- [INPUT DATA]:

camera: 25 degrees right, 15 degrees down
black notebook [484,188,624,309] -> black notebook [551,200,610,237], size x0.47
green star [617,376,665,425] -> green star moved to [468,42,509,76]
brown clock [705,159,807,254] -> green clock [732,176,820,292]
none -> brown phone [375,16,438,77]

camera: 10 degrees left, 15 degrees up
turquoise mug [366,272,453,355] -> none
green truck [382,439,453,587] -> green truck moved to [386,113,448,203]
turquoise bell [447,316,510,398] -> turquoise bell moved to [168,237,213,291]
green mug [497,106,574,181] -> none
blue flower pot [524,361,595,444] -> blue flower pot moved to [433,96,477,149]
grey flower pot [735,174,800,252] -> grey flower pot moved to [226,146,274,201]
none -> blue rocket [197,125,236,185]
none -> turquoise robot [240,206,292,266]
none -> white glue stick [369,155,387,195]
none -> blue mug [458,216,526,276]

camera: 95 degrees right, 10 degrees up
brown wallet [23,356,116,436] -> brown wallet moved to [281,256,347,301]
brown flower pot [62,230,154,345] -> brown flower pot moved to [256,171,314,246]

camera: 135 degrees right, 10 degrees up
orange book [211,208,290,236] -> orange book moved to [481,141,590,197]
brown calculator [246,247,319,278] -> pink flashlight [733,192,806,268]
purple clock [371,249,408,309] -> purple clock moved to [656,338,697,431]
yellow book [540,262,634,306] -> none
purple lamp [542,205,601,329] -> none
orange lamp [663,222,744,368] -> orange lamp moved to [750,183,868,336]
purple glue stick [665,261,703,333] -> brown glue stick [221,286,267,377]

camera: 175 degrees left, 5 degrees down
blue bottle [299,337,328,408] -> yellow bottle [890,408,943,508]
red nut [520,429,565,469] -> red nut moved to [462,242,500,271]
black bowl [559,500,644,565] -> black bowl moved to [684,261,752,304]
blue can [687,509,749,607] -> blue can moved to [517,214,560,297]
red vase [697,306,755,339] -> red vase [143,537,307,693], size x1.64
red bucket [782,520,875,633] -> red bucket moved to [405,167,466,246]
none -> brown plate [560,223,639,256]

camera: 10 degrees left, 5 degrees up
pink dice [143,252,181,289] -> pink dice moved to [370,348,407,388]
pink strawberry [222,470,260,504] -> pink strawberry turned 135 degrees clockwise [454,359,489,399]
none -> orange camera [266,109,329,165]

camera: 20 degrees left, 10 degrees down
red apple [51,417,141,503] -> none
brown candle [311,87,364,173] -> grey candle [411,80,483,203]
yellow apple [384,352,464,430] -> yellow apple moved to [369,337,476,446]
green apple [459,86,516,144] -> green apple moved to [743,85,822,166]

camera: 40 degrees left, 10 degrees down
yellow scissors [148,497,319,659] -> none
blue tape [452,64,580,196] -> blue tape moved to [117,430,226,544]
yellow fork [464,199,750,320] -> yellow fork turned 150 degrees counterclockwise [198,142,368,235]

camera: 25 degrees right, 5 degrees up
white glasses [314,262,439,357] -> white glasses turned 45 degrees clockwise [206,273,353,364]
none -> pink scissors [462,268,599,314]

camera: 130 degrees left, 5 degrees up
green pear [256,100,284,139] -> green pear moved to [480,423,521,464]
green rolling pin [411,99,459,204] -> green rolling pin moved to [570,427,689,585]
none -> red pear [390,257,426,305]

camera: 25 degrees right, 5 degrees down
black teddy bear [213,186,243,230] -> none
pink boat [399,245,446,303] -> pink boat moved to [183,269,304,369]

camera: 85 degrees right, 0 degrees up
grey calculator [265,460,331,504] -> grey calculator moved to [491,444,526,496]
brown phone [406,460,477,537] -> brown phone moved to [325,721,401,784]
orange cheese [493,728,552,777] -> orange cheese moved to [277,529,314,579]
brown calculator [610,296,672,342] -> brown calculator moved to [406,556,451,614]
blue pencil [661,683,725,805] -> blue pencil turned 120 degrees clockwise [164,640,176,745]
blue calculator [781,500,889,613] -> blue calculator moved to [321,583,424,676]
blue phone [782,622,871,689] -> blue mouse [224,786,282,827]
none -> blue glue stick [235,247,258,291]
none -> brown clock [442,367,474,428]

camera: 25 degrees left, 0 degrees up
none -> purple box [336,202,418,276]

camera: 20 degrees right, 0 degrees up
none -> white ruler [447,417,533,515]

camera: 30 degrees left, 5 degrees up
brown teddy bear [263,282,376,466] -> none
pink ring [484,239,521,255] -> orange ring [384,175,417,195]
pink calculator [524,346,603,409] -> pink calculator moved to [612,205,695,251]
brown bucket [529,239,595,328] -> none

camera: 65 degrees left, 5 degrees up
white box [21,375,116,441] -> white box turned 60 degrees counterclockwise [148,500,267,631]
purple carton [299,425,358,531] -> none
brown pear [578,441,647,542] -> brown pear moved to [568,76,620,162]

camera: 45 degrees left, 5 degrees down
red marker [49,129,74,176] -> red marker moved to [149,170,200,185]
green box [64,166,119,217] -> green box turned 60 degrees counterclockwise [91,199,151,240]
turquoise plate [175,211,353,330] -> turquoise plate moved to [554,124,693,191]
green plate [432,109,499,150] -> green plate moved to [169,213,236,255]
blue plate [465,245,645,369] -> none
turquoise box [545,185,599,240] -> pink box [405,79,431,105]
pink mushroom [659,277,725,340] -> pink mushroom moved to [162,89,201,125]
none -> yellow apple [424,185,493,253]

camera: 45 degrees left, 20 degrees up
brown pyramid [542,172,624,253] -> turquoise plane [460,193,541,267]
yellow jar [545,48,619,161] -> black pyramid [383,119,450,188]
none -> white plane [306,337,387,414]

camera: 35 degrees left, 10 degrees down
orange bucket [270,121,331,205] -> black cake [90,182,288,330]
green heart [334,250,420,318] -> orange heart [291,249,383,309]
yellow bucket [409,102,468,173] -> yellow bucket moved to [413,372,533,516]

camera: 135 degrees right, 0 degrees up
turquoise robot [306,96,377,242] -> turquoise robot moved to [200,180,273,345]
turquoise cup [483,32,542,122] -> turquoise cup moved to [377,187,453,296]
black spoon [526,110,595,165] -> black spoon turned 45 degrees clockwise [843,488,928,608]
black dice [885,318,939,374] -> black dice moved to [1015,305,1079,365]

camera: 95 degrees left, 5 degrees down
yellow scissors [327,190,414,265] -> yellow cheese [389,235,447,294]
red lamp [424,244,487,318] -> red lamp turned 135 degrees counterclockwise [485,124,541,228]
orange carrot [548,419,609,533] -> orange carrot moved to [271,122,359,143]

- [EXERCISE OBJECTIVE]: Write out the records exactly, starting at the first line and stopping after the line that contains "green truck [382,439,453,587]".

- [EXERCISE RESPONSE]:
camera: 25 degrees right, 15 degrees down
black notebook [484,188,624,309] -> black notebook [551,200,610,237], size x0.47
green star [617,376,665,425] -> green star moved to [468,42,509,76]
brown clock [705,159,807,254] -> green clock [732,176,820,292]
none -> brown phone [375,16,438,77]

camera: 10 degrees left, 15 degrees up
turquoise mug [366,272,453,355] -> none
green truck [382,439,453,587] -> green truck moved to [386,113,448,203]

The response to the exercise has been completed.